## Exercise details
Copy nothing but the lines below, from the one with "camera: 135 degrees left, 20 degrees down" through the one with "camera: 165 degrees right, 15 degrees up", exactly as written; no pictures should appear.

(Object tracking records)
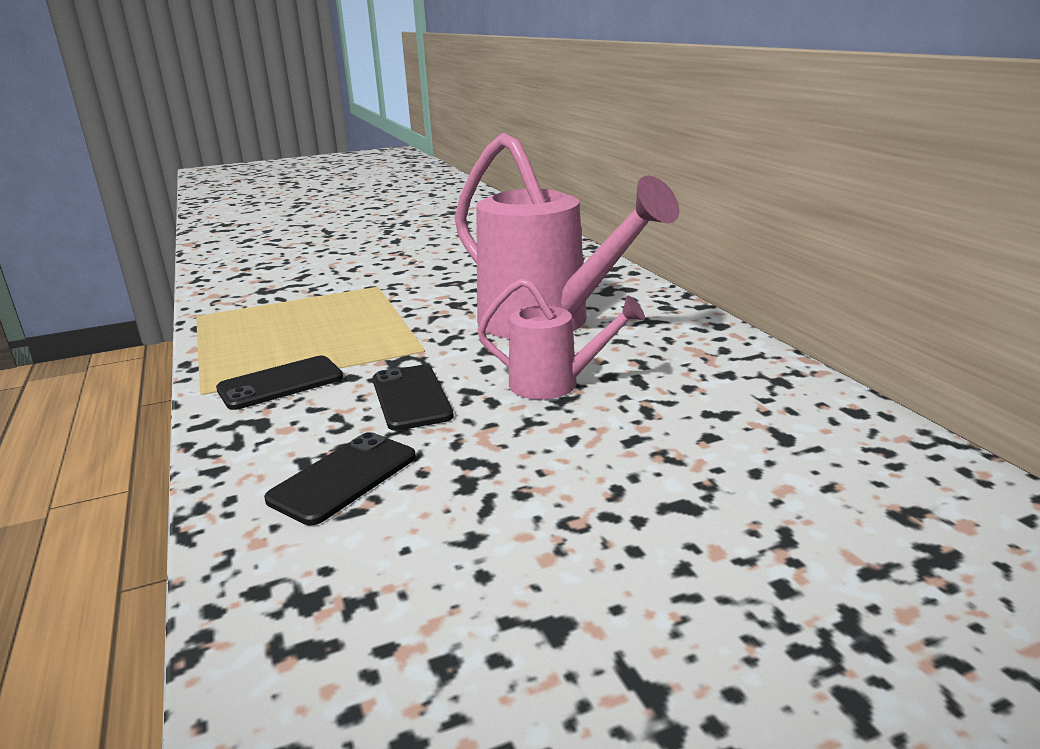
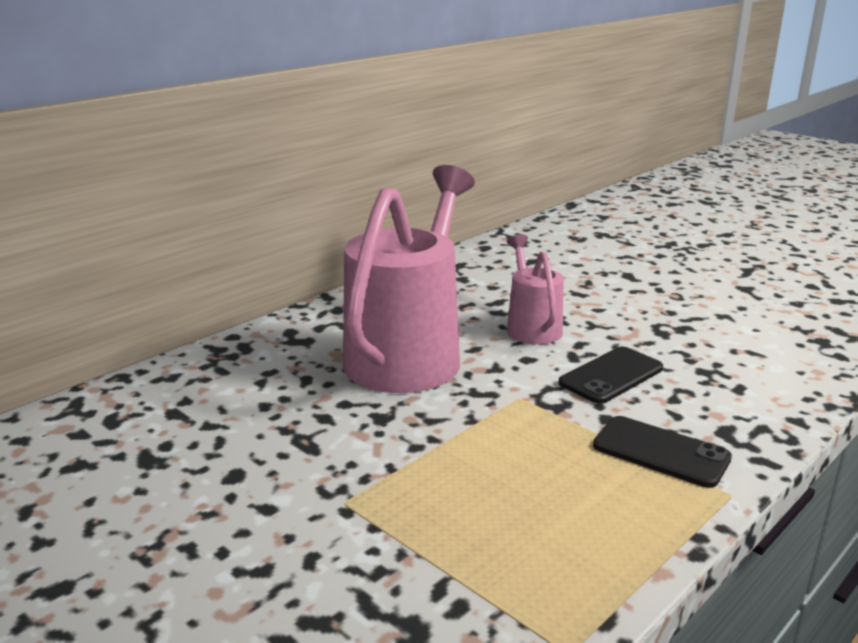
camera: 115 degrees left, 0 degrees up
(344, 478) = (733, 366): black phone -> none

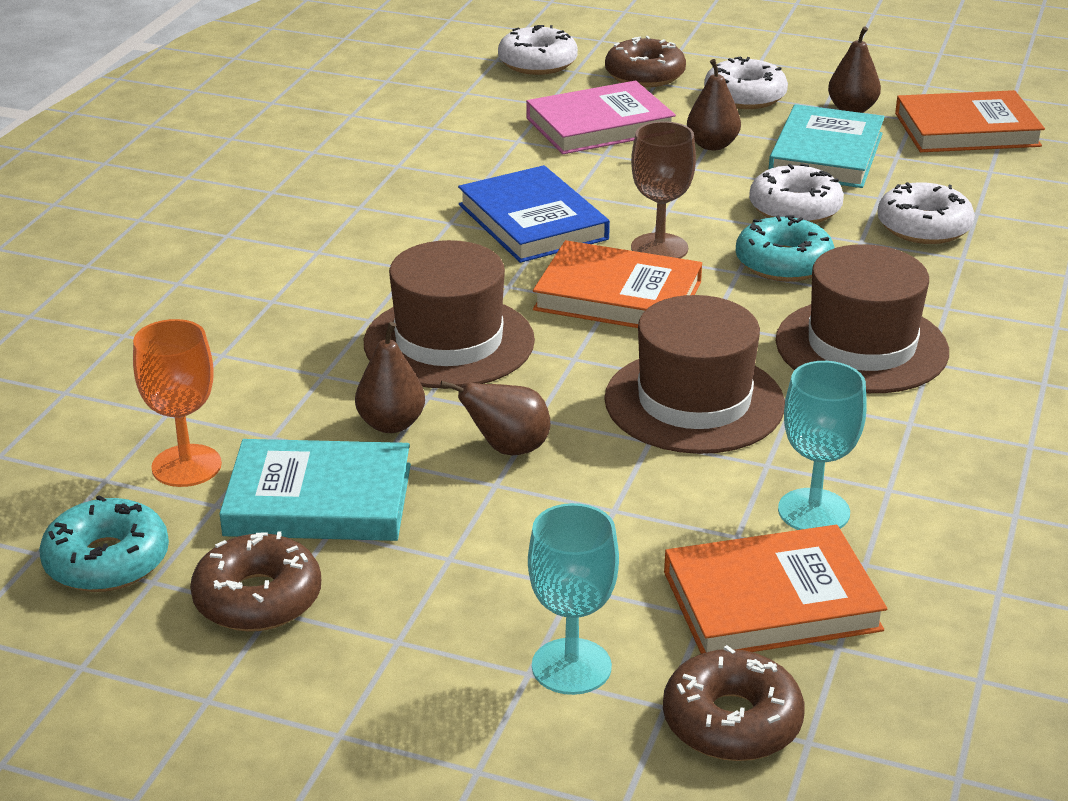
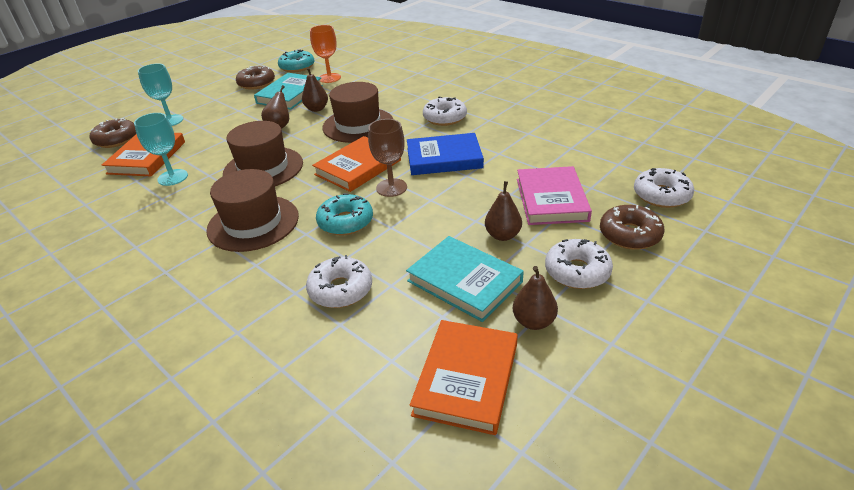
camera: 115 degrees right, 5 degrees up
(795, 209) = (400, 244): white donut -> white donut (445, 118)

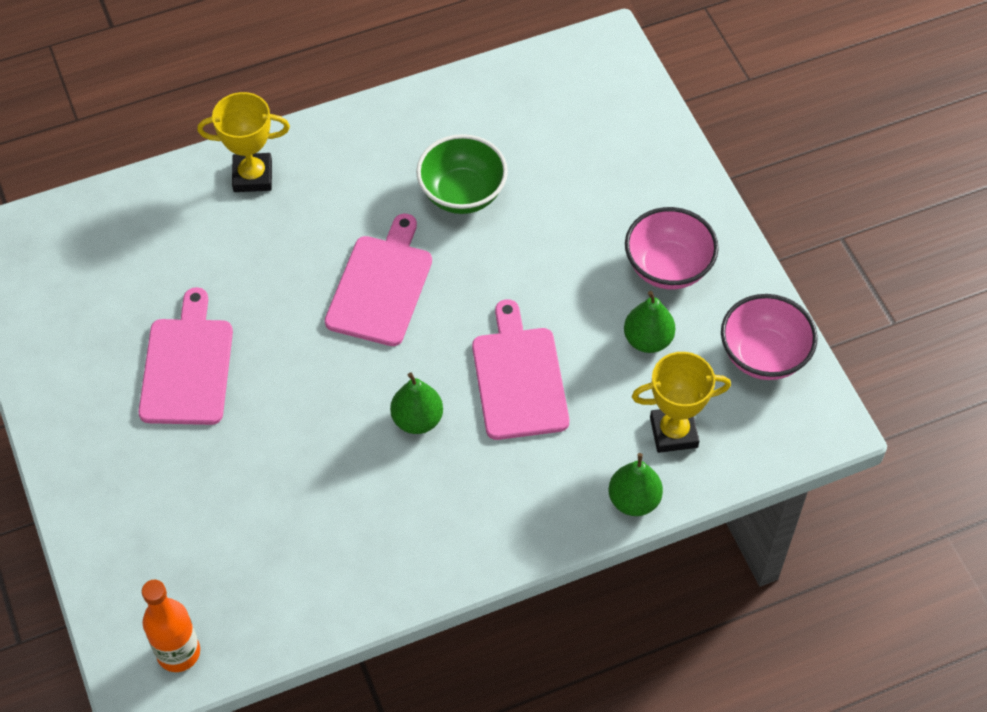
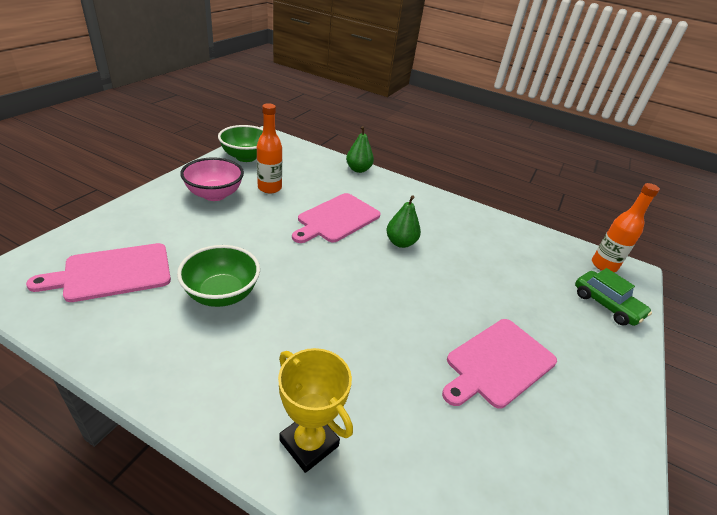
camera: 135 degrees left, 20 degrees down
(137, 567) = (606, 305): none -> green car
(381, 286) = (336, 298): pink cutting board -> pink cutting board (113, 273)
(648, 340) = (269, 188): green pear -> orange bottle
(673, 432) = (313, 168): yellow trophy -> none
(763, 355) = (246, 157): pink bowl -> green bowl

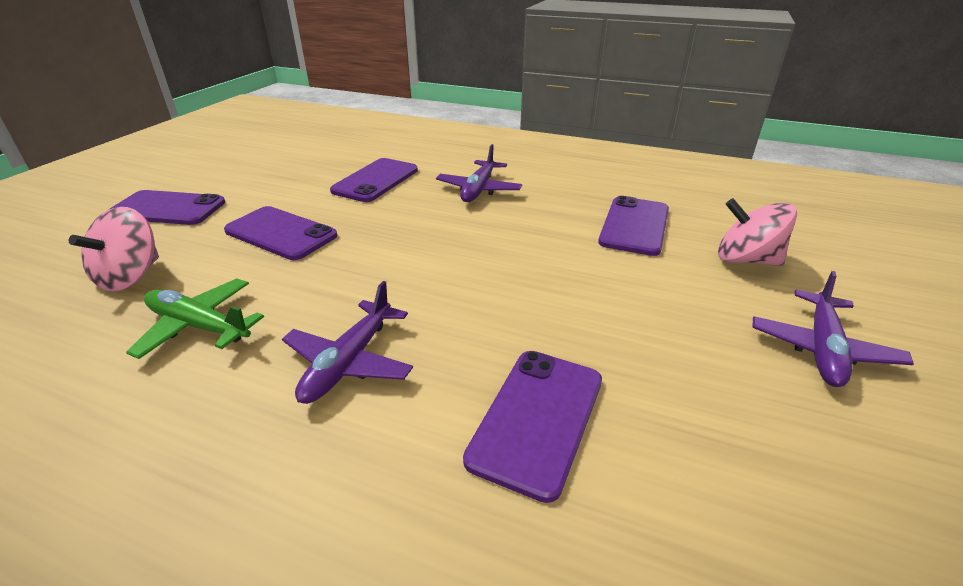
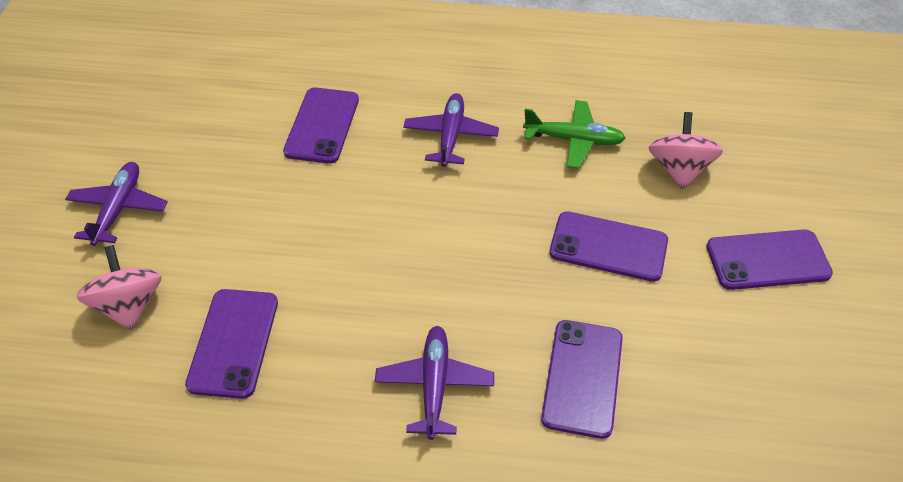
camera: 165 degrees right, 15 degrees up
(746, 259) = (129, 305): pink spinning top -> pink spinning top turned 120 degrees counterclockwise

## Task output
camera: 135 degrees left, 20 degrees down
(137, 567) = (606, 305): none -> green car
(381, 286) = (336, 298): pink cutting board -> pink cutting board (113, 273)
(648, 340) = (269, 188): green pear -> orange bottle
(673, 432) = (313, 168): yellow trophy -> none
(763, 355) = (246, 157): pink bowl -> green bowl

camera: 165 degrees right, 15 degrees up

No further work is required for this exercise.